**Records drawn from a dataset:**
Start of Block
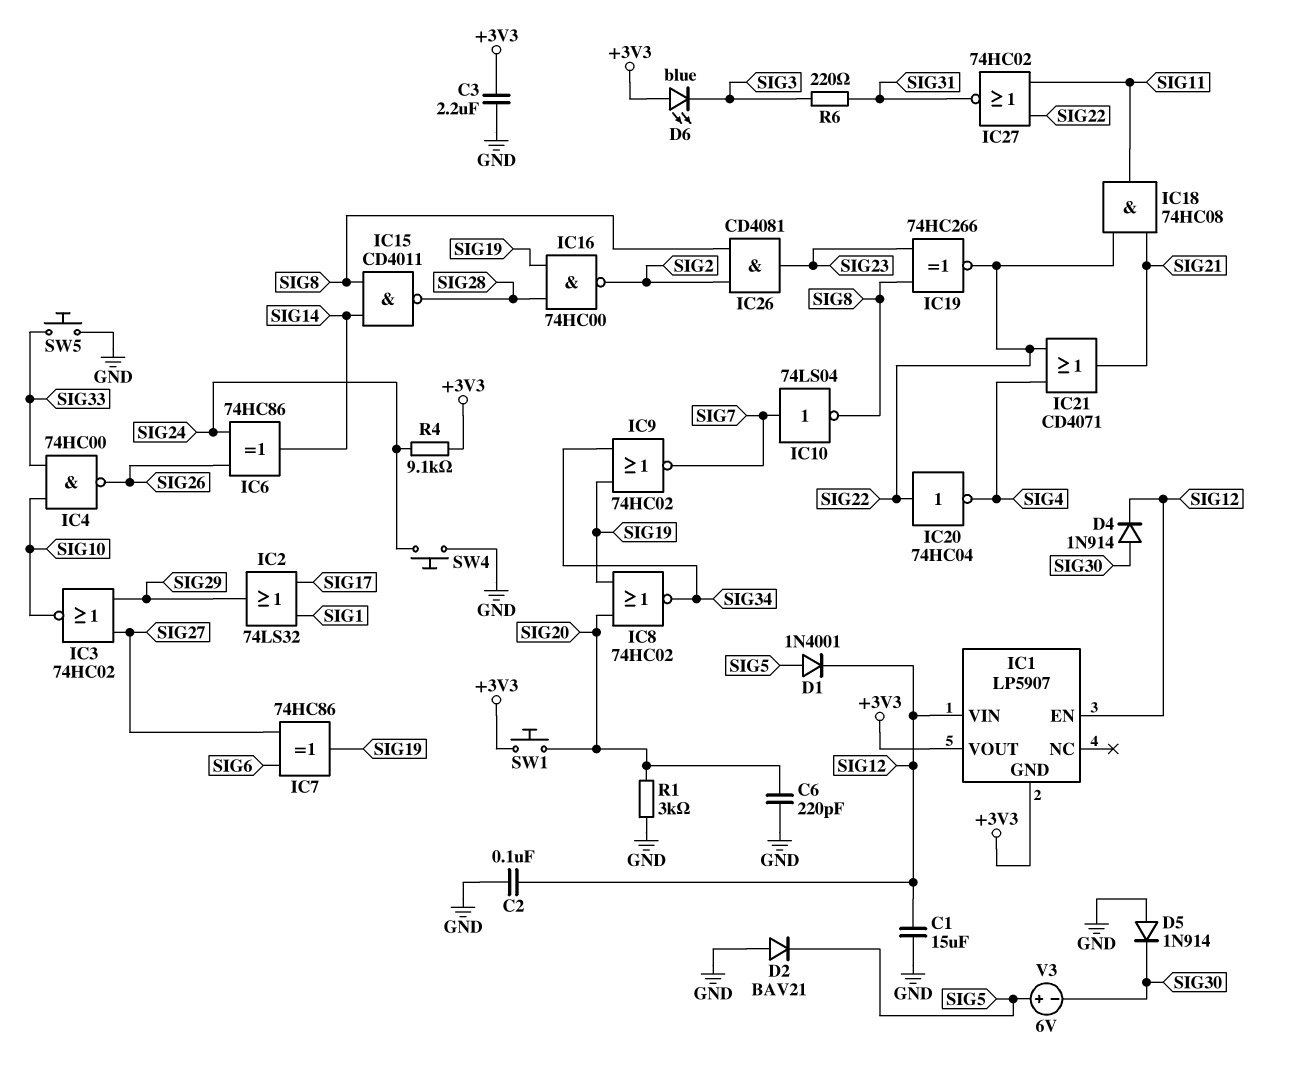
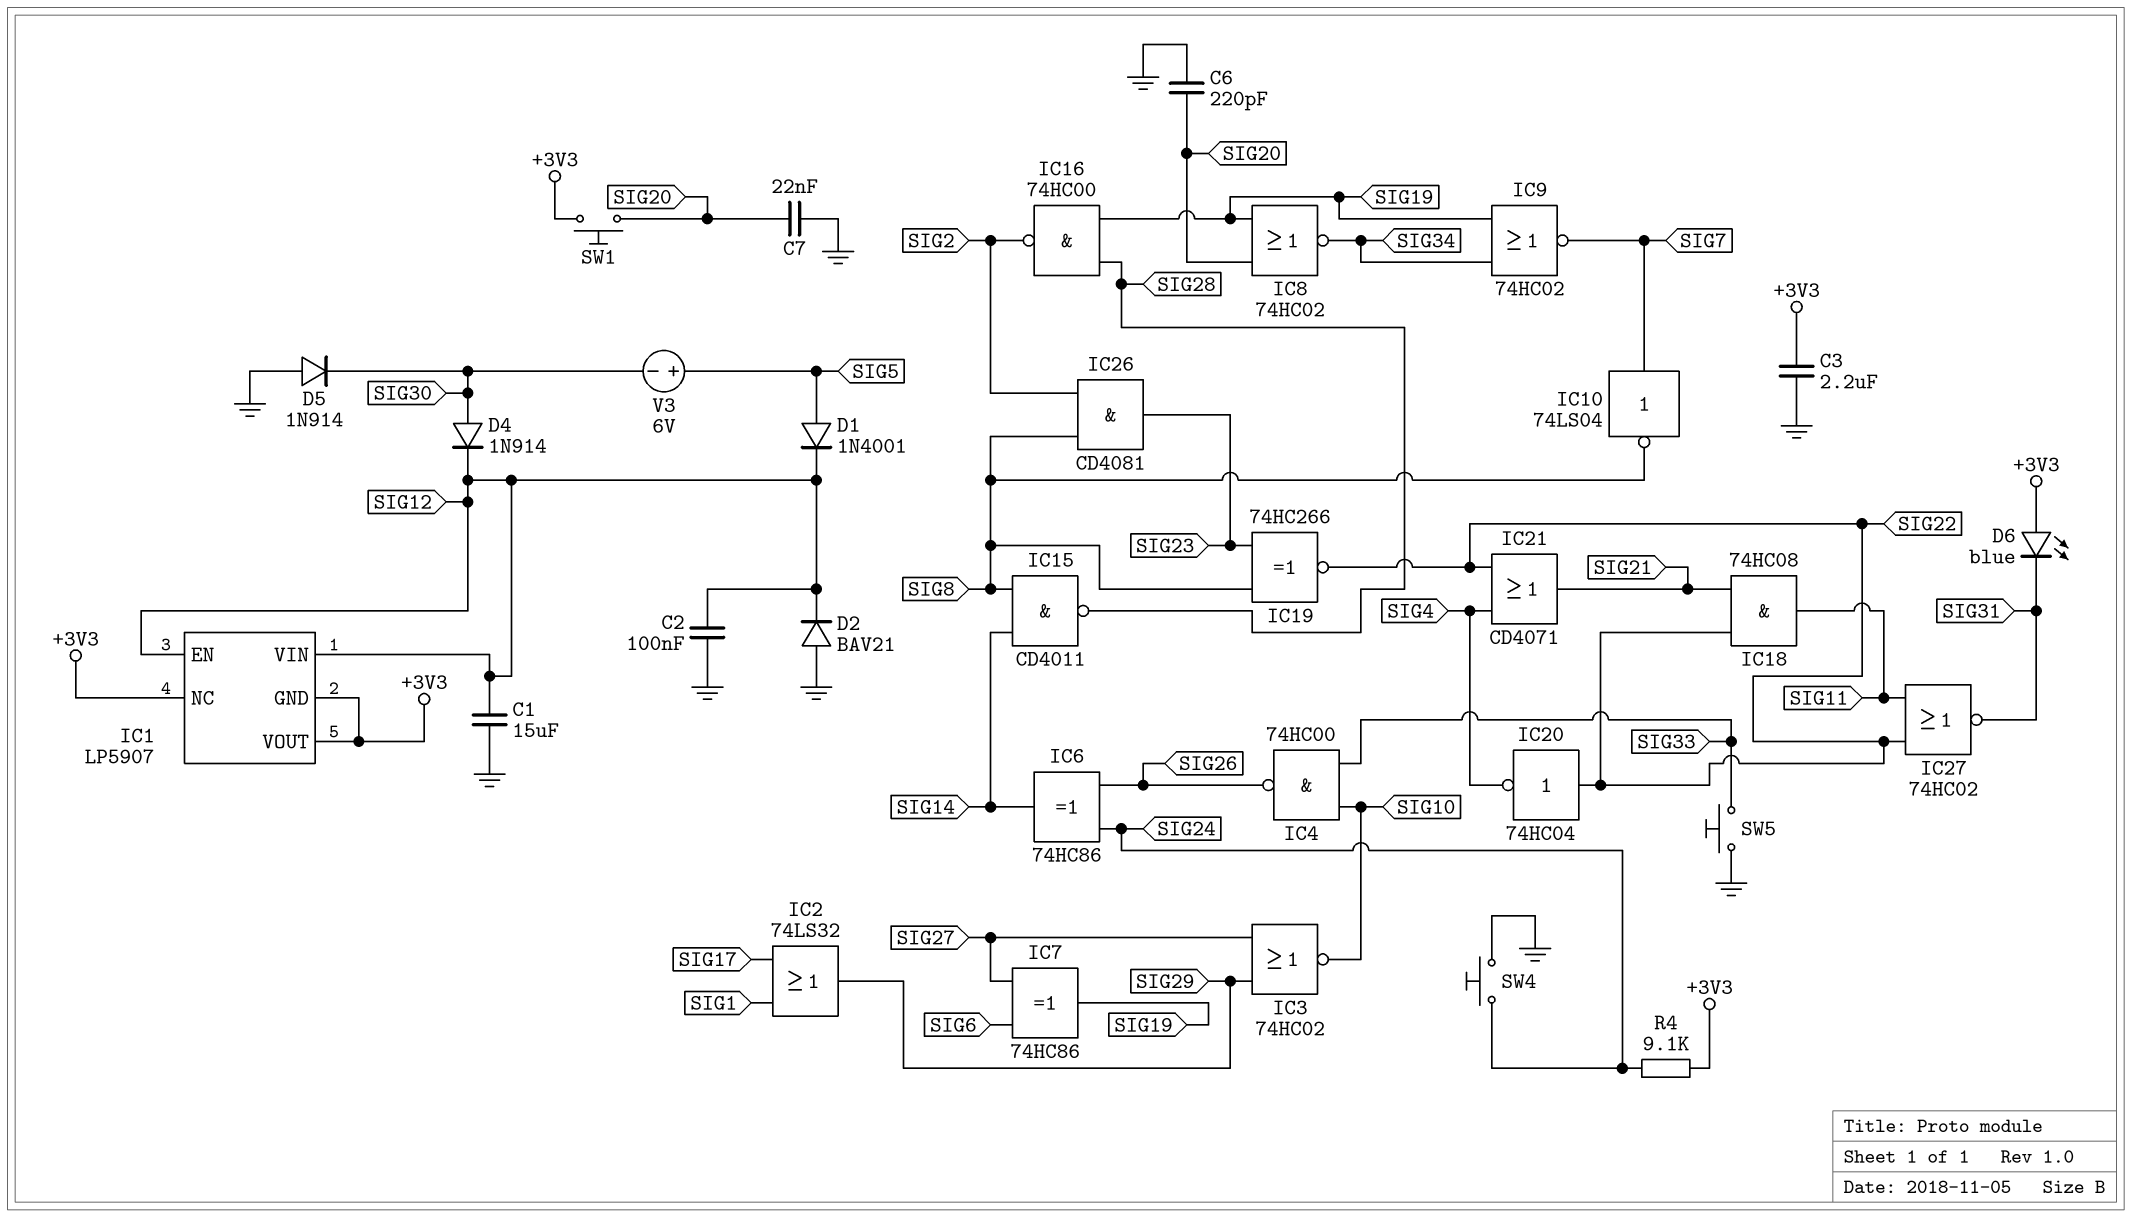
C7: none -> 22nF (GND, SIG20)
D2: diode BAV21 (A GND, K SIG5) -> diode BAV21 (A GND, K SIG12)
D6: LED blue (A +3V3, K SIG3) -> LED blue (A +3V3, K SIG31)
IC1 pin NC: none -> +3V3
R1: 3k (GND, SIG20) -> none
R6: 220 (SIG3, SIG31) -> none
End of Block
Which lines in the records above contain the word "none"? Copy each one.

C7: none -> 22nF (GND, SIG20)
IC1 pin NC: none -> +3V3
R1: 3k (GND, SIG20) -> none
R6: 220 (SIG3, SIG31) -> none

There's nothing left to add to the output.